What you need to do: Could you give the listing again exactly, without its pictures?

***** Extracted entries *****

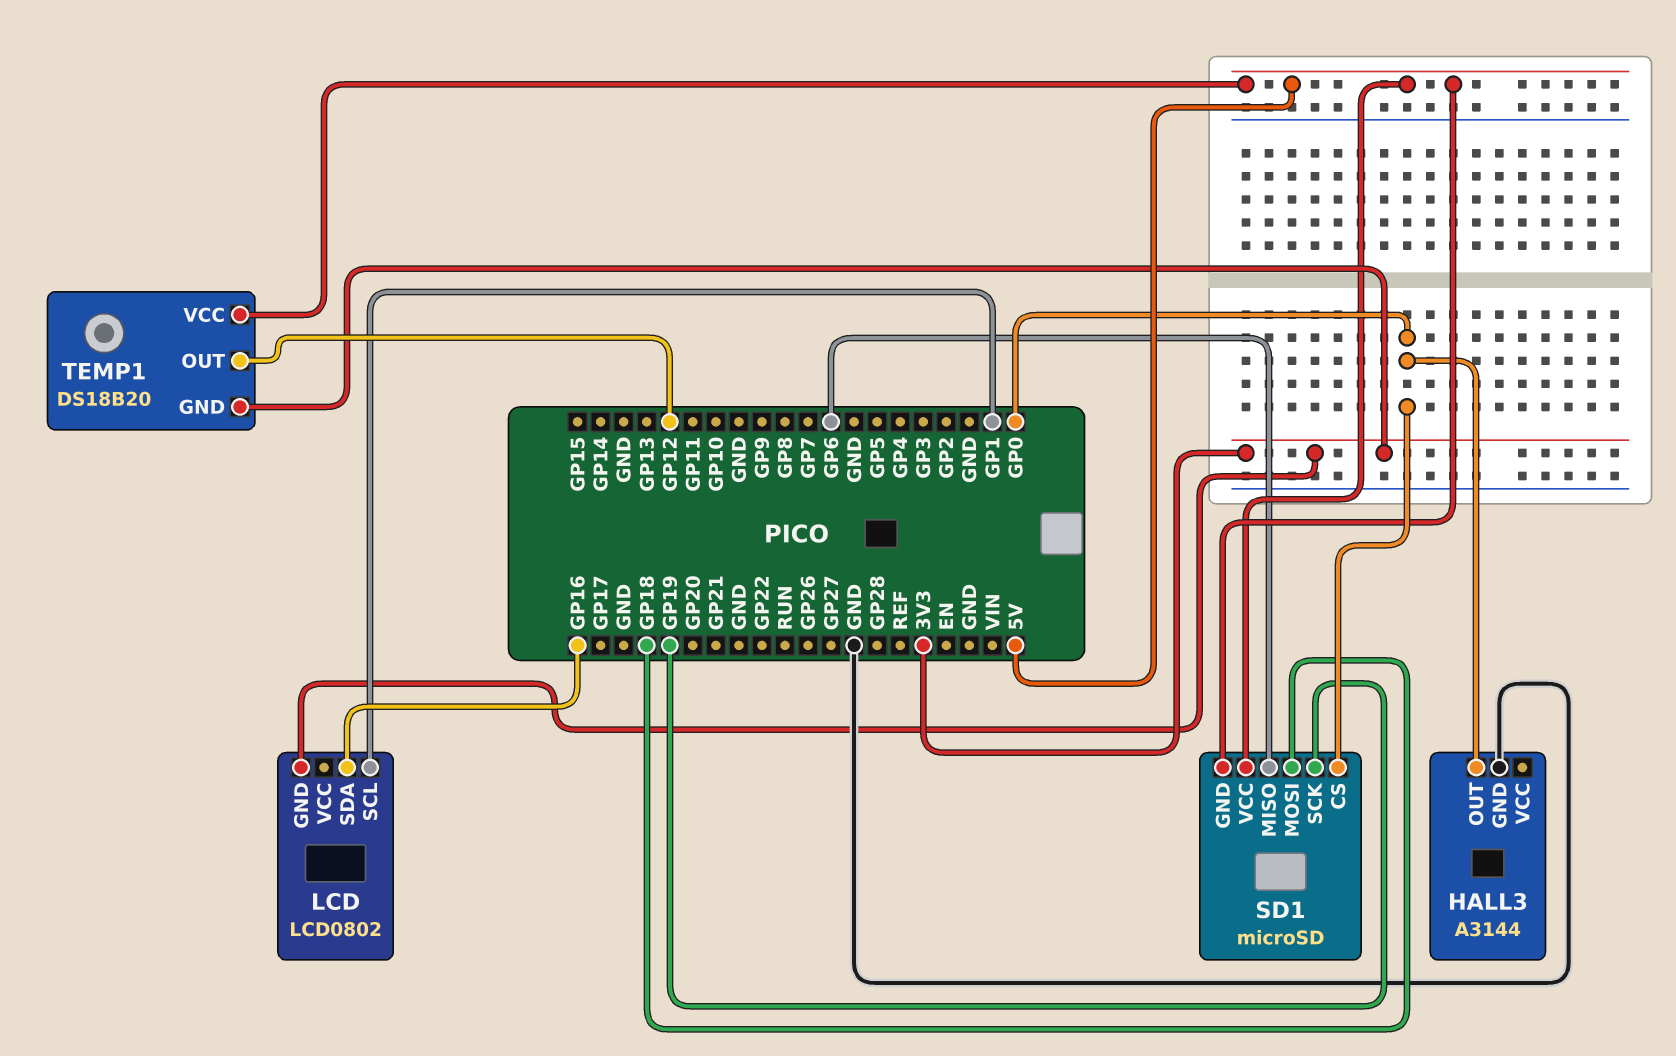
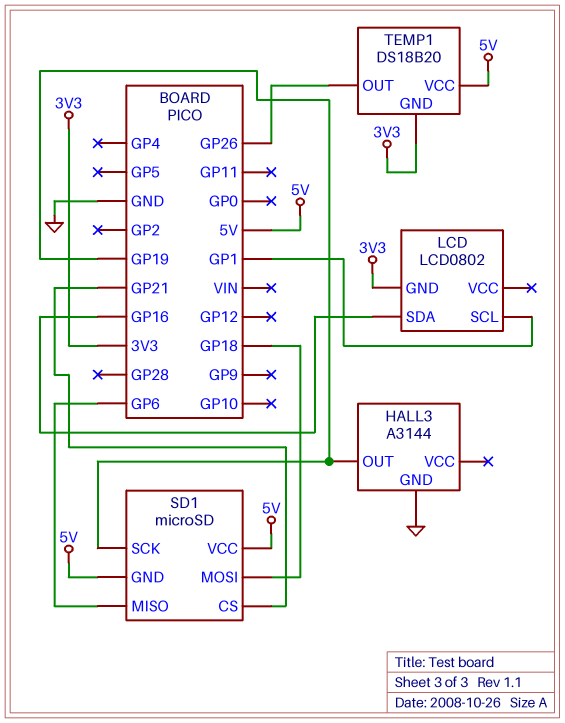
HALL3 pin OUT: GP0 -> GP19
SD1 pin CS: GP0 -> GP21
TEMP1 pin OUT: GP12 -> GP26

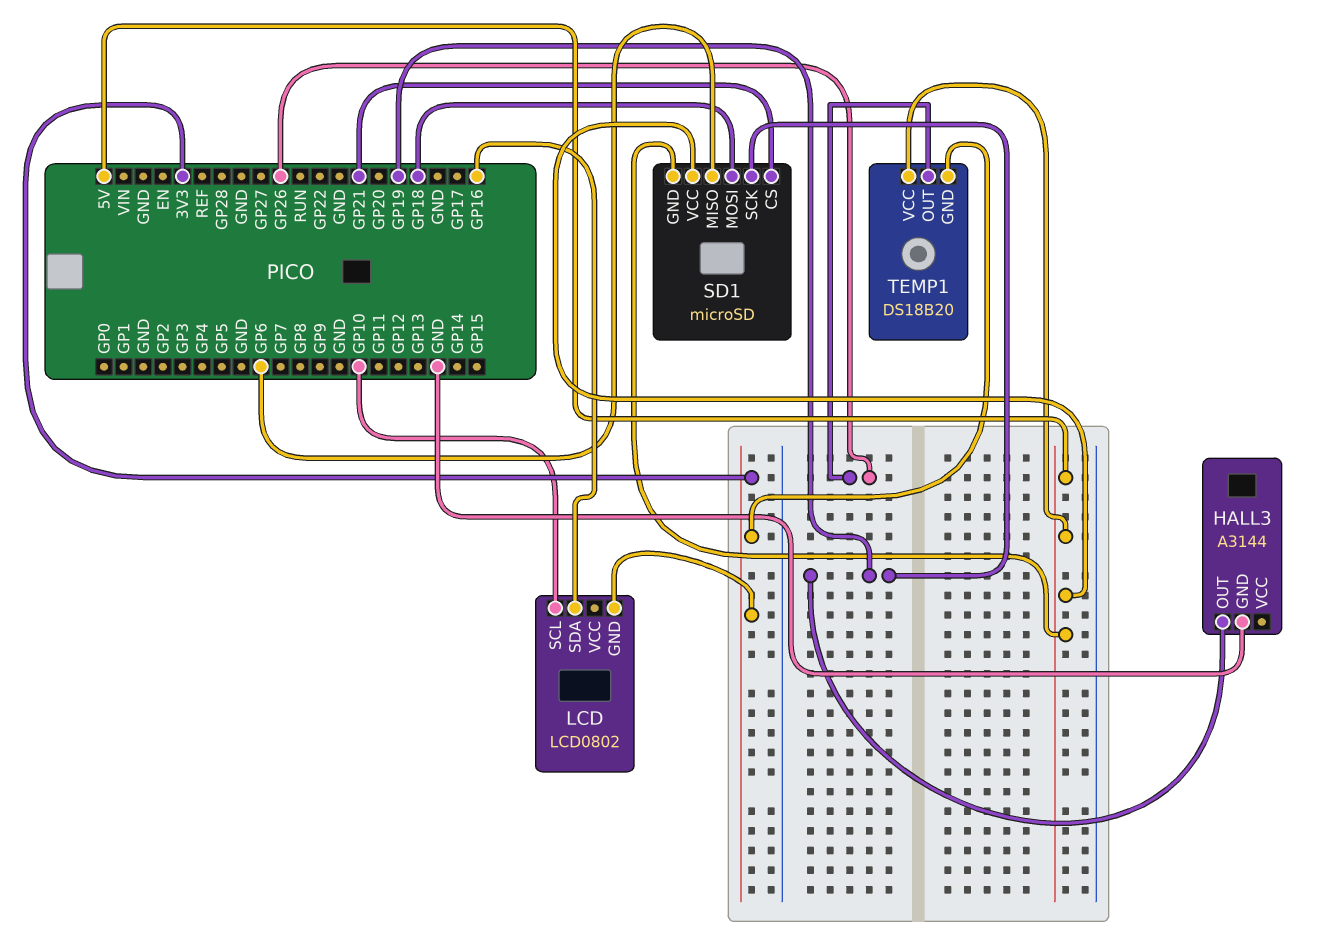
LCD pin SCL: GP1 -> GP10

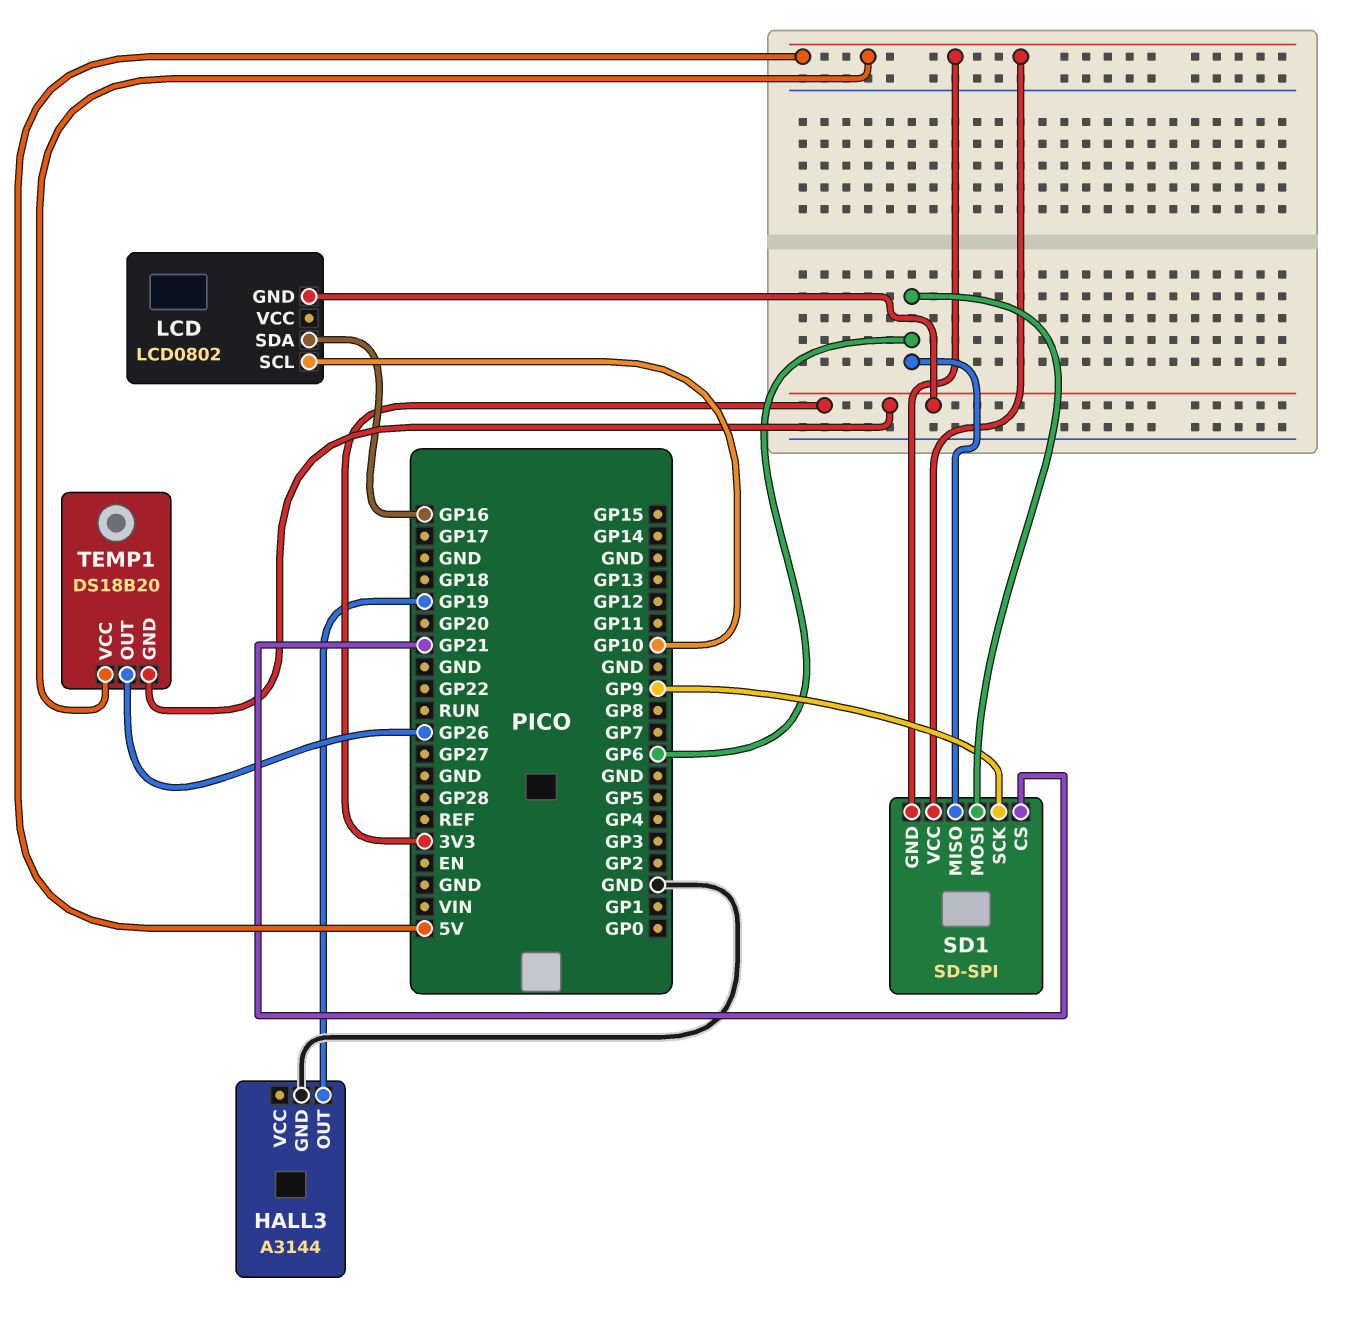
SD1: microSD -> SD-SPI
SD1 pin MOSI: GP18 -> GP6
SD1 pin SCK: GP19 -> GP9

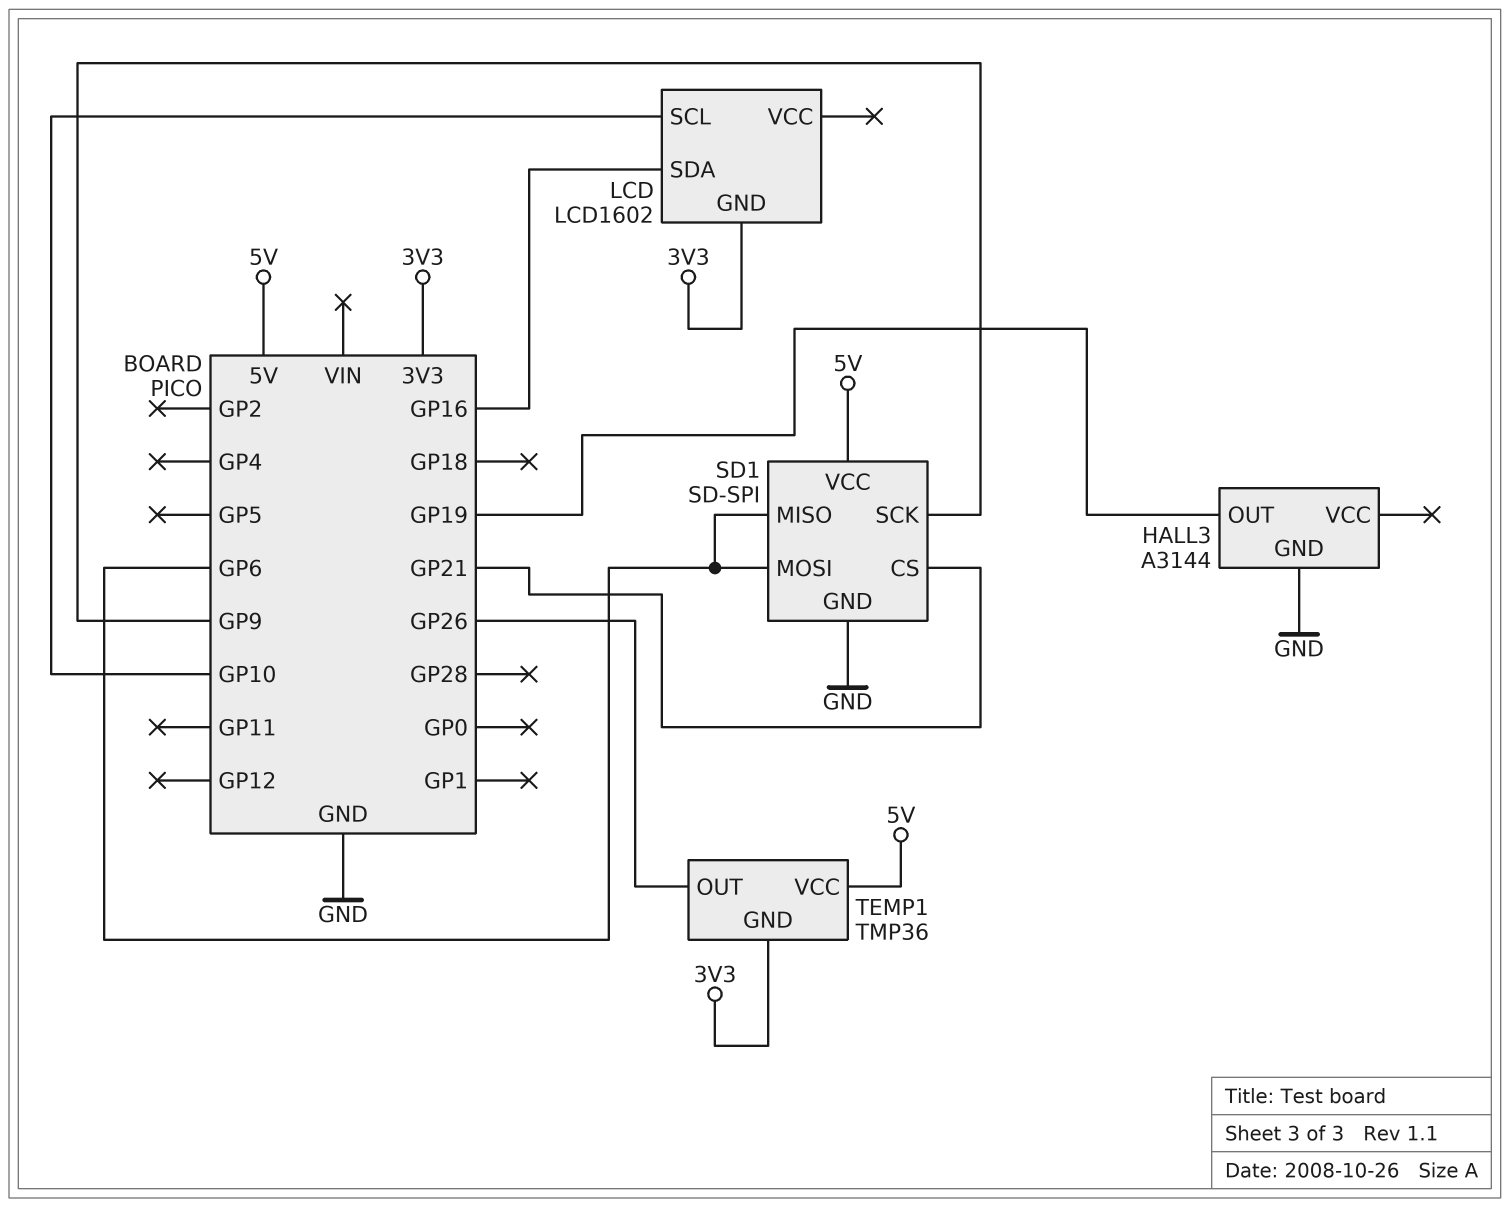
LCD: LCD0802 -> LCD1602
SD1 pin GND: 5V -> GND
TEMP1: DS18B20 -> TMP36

*****

Response for this exercise:
HALL3 pin OUT: GP0 -> GP19
SD1 pin CS: GP0 -> GP21
TEMP1 pin OUT: GP12 -> GP26

LCD pin SCL: GP1 -> GP10

SD1: microSD -> SD-SPI
SD1 pin MOSI: GP18 -> GP6
SD1 pin SCK: GP19 -> GP9

LCD: LCD0802 -> LCD1602
SD1 pin GND: 5V -> GND
TEMP1: DS18B20 -> TMP36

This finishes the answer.